Your goal:
All of the data below should be printed again exactly, pictures excluded.

Before-and-after object lists
• • • • •

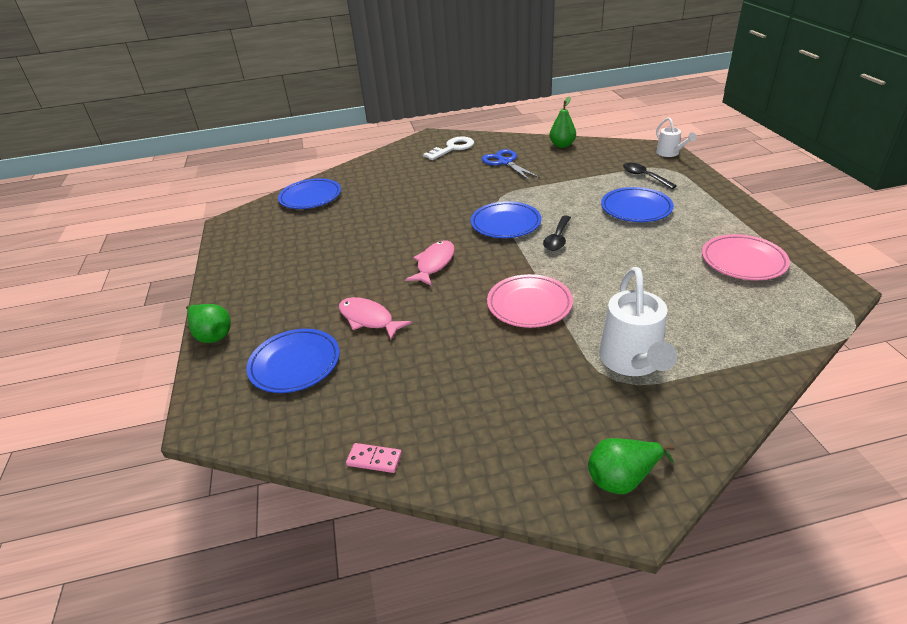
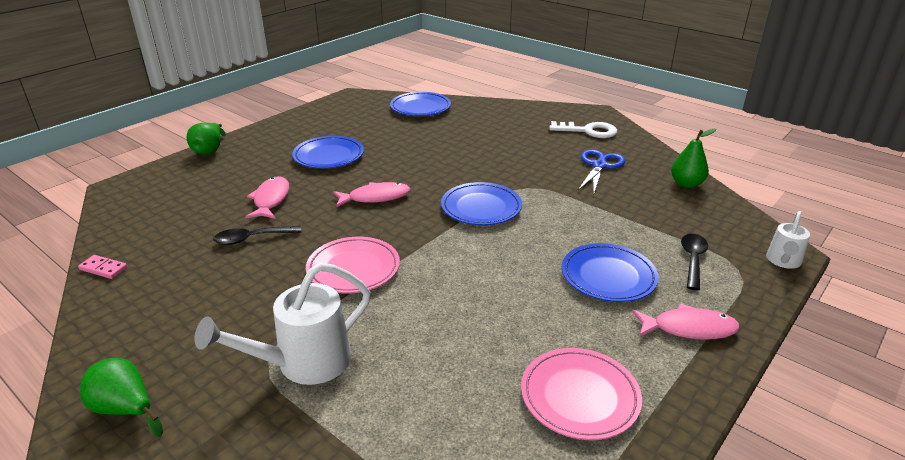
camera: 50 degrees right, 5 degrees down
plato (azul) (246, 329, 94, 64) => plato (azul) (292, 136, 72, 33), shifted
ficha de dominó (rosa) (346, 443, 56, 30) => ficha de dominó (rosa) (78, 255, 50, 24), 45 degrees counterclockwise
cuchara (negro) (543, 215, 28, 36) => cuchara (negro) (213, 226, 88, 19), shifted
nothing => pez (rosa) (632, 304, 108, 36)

• • • • •

Exercise answer:
camera: 50 degrees right, 5 degrees down
plato (azul) (246, 329, 94, 64) => plato (azul) (292, 136, 72, 33), shifted
ficha de dominó (rosa) (346, 443, 56, 30) => ficha de dominó (rosa) (78, 255, 50, 24), 45 degrees counterclockwise
cuchara (negro) (543, 215, 28, 36) => cuchara (negro) (213, 226, 88, 19), shifted
nothing => pez (rosa) (632, 304, 108, 36)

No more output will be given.